# [EXERCISE REQUIREMENTS]
Below are some records; repeat them all exactly, minus the pictures.

# [SUPPLIED MATERIAL]

==============================

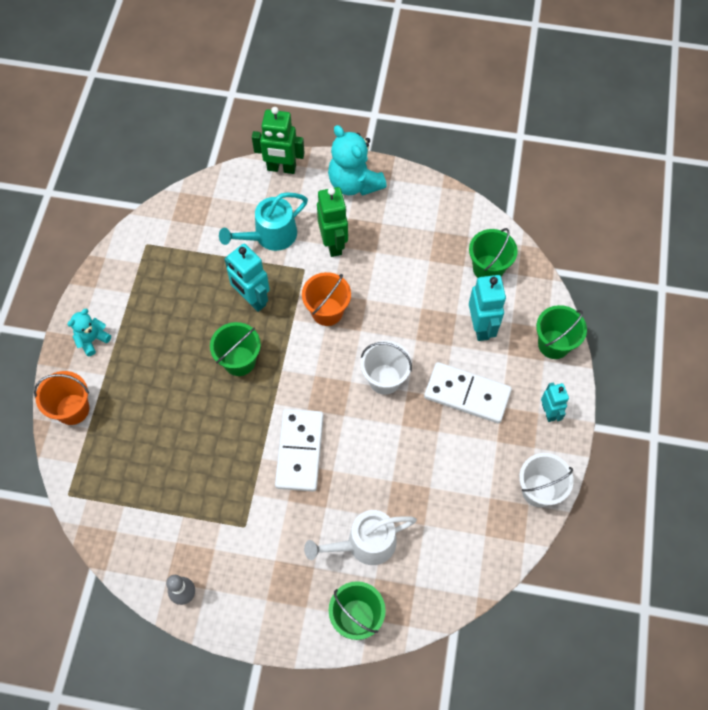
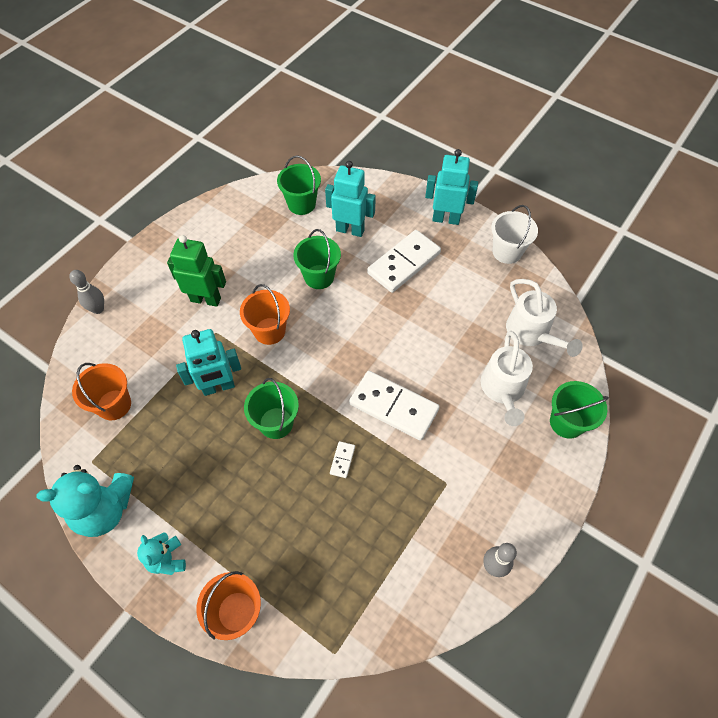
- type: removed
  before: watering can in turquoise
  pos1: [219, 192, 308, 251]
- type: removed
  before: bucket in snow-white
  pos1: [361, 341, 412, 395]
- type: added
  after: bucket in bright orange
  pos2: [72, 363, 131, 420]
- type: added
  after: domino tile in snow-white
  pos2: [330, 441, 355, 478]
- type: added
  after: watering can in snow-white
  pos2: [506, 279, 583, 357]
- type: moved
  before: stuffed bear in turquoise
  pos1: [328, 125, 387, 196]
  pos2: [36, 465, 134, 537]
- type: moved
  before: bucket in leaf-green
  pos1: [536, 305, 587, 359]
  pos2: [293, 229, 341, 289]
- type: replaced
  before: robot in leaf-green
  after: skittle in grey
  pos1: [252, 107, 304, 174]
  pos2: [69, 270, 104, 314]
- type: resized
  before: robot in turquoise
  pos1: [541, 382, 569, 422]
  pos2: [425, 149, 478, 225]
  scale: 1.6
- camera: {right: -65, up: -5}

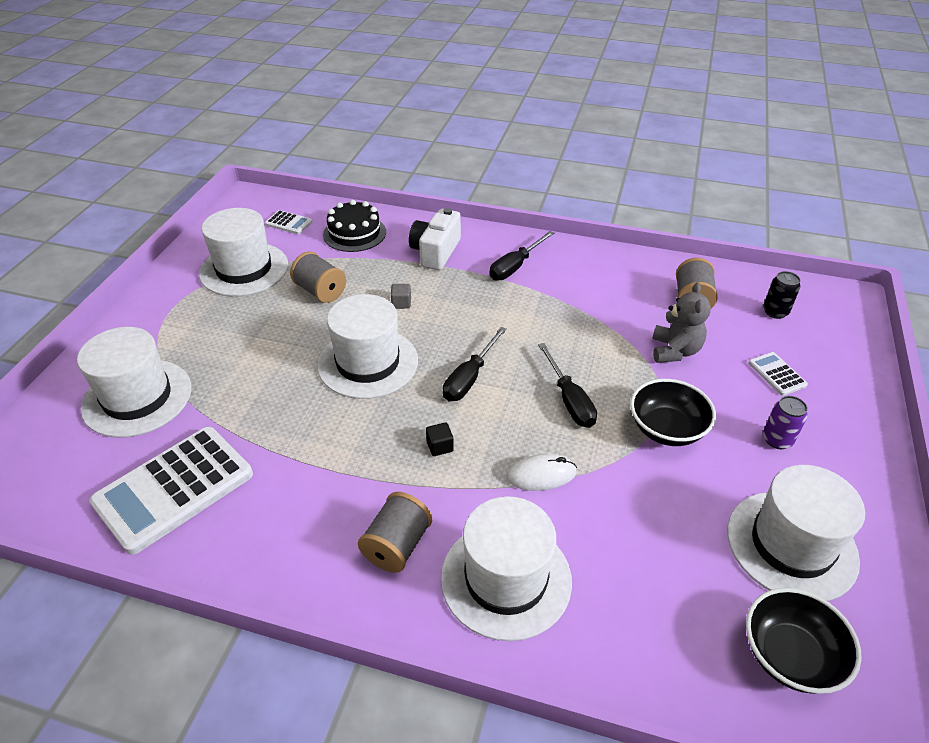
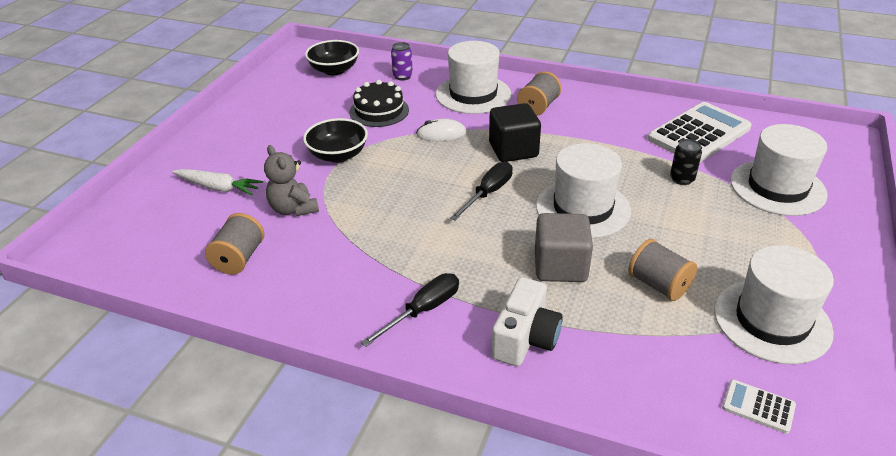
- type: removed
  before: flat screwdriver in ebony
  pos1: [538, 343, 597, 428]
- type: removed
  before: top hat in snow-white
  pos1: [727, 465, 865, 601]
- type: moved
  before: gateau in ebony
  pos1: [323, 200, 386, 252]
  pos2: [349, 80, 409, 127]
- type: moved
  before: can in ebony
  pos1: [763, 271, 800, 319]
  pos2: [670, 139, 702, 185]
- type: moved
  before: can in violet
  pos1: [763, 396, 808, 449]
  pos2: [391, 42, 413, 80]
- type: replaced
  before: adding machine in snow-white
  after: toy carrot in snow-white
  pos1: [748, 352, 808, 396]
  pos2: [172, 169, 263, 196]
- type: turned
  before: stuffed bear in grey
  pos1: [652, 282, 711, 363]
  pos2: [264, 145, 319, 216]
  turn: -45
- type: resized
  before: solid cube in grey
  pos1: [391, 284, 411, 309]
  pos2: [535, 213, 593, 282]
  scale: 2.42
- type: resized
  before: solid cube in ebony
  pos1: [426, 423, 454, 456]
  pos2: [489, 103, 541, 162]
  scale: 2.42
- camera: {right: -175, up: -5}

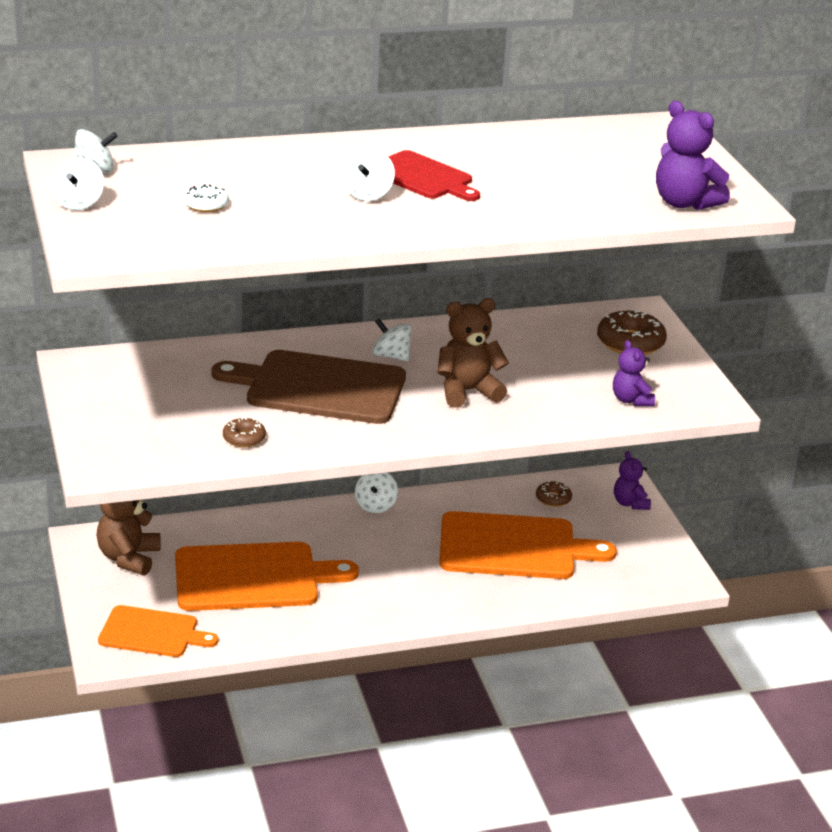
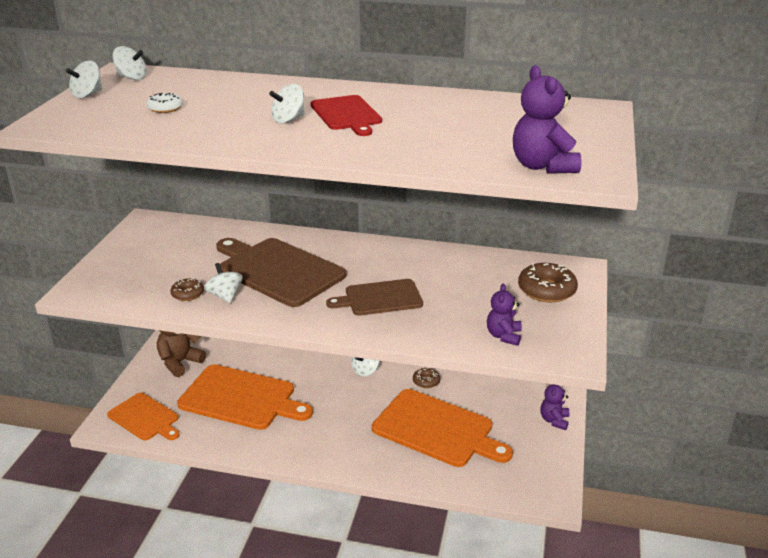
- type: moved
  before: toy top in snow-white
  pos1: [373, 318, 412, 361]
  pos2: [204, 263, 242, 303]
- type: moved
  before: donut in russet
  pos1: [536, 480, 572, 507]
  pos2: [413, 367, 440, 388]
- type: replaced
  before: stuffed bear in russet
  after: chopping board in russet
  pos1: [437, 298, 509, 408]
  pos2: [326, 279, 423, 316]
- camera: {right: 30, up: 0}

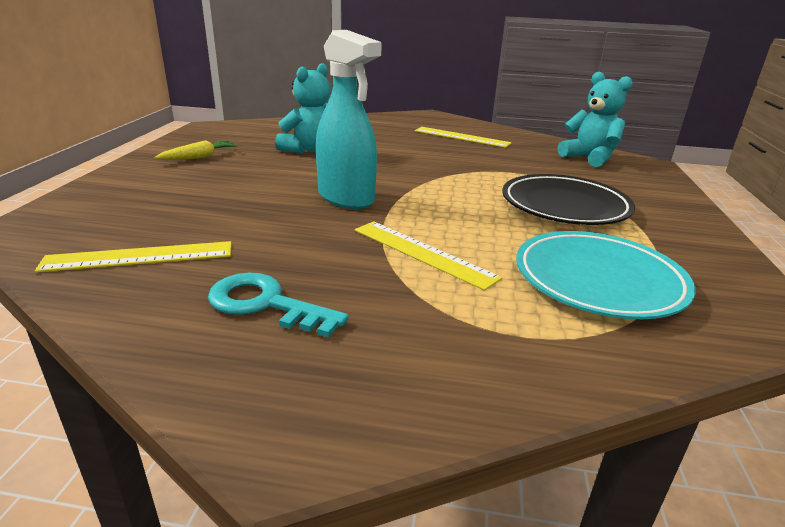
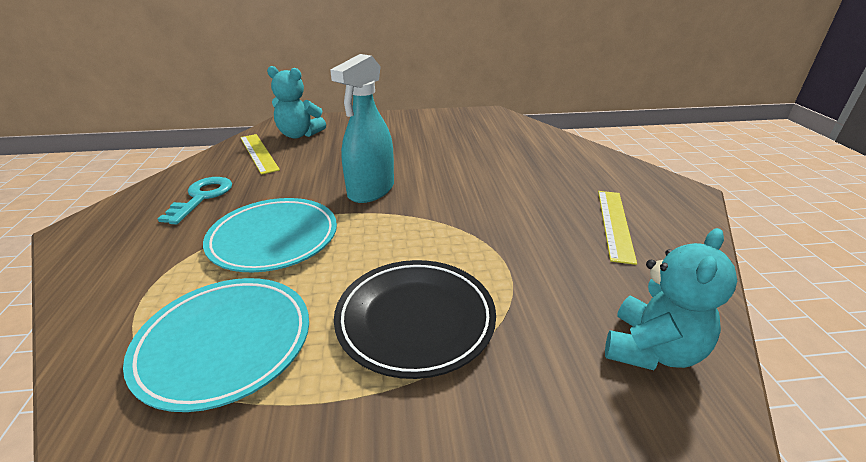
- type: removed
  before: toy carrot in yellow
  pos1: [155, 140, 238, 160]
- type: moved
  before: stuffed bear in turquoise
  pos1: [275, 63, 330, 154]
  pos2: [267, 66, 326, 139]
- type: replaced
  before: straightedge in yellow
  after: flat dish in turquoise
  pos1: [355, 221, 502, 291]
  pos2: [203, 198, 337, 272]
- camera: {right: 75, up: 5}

==============================

# [OUTPUT BELOW]
- type: removed
  before: watering can in turquoise
  pos1: [219, 192, 308, 251]
- type: removed
  before: bucket in snow-white
  pos1: [361, 341, 412, 395]
- type: added
  after: bucket in bright orange
  pos2: [72, 363, 131, 420]
- type: added
  after: domino tile in snow-white
  pos2: [330, 441, 355, 478]
- type: added
  after: watering can in snow-white
  pos2: [506, 279, 583, 357]
- type: moved
  before: stuffed bear in turquoise
  pos1: [328, 125, 387, 196]
  pos2: [36, 465, 134, 537]
- type: moved
  before: bucket in leaf-green
  pos1: [536, 305, 587, 359]
  pos2: [293, 229, 341, 289]
- type: replaced
  before: robot in leaf-green
  after: skittle in grey
  pos1: [252, 107, 304, 174]
  pos2: [69, 270, 104, 314]
- type: resized
  before: robot in turquoise
  pos1: [541, 382, 569, 422]
  pos2: [425, 149, 478, 225]
  scale: 1.6
- camera: {right: -65, up: -5}

- type: removed
  before: flat screwdriver in ebony
  pos1: [538, 343, 597, 428]
- type: removed
  before: top hat in snow-white
  pos1: [727, 465, 865, 601]
- type: moved
  before: gateau in ebony
  pos1: [323, 200, 386, 252]
  pos2: [349, 80, 409, 127]
- type: moved
  before: can in ebony
  pos1: [763, 271, 800, 319]
  pos2: [670, 139, 702, 185]
- type: moved
  before: can in violet
  pos1: [763, 396, 808, 449]
  pos2: [391, 42, 413, 80]
- type: replaced
  before: adding machine in snow-white
  after: toy carrot in snow-white
  pos1: [748, 352, 808, 396]
  pos2: [172, 169, 263, 196]
- type: turned
  before: stuffed bear in grey
  pos1: [652, 282, 711, 363]
  pos2: [264, 145, 319, 216]
  turn: -45
- type: resized
  before: solid cube in grey
  pos1: [391, 284, 411, 309]
  pos2: [535, 213, 593, 282]
  scale: 2.42
- type: resized
  before: solid cube in ebony
  pos1: [426, 423, 454, 456]
  pos2: [489, 103, 541, 162]
  scale: 2.42
- camera: {right: -175, up: -5}

- type: moved
  before: toy top in snow-white
  pos1: [373, 318, 412, 361]
  pos2: [204, 263, 242, 303]
- type: moved
  before: donut in russet
  pos1: [536, 480, 572, 507]
  pos2: [413, 367, 440, 388]
- type: replaced
  before: stuffed bear in russet
  after: chopping board in russet
  pos1: [437, 298, 509, 408]
  pos2: [326, 279, 423, 316]
- camera: {right: 30, up: 0}

- type: removed
  before: toy carrot in yellow
  pos1: [155, 140, 238, 160]
- type: moved
  before: stuffed bear in turquoise
  pos1: [275, 63, 330, 154]
  pos2: [267, 66, 326, 139]
- type: replaced
  before: straightedge in yellow
  after: flat dish in turquoise
  pos1: [355, 221, 502, 291]
  pos2: [203, 198, 337, 272]
- camera: {right: 75, up: 5}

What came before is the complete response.